> Entries supplied
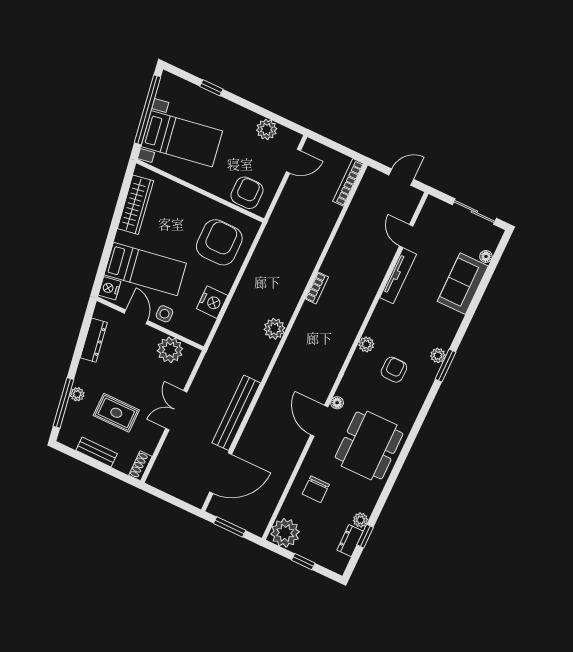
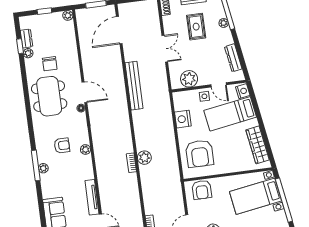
plant: (274, 329) -> (144, 158), moved
window: (445, 366) -> (36, 165), width x1.44
armchair: (394, 370) -> (62, 145), turned -91
rug: (116, 413) -> (196, 27), turned 90
bench: (236, 413) -> (134, 86), moved
chair: (316, 489) -> (50, 64), moved, turned 180
plant: (285, 533) -> (68, 15), width x0.53, depth x0.53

> What you should do
Render the records above word for word and leave the pictures out.

> Exercise output
plant: (274, 329) -> (144, 158), moved
window: (445, 366) -> (36, 165), width x1.44
armchair: (394, 370) -> (62, 145), turned -91
rug: (116, 413) -> (196, 27), turned 90
bench: (236, 413) -> (134, 86), moved
chair: (316, 489) -> (50, 64), moved, turned 180
plant: (285, 533) -> (68, 15), width x0.53, depth x0.53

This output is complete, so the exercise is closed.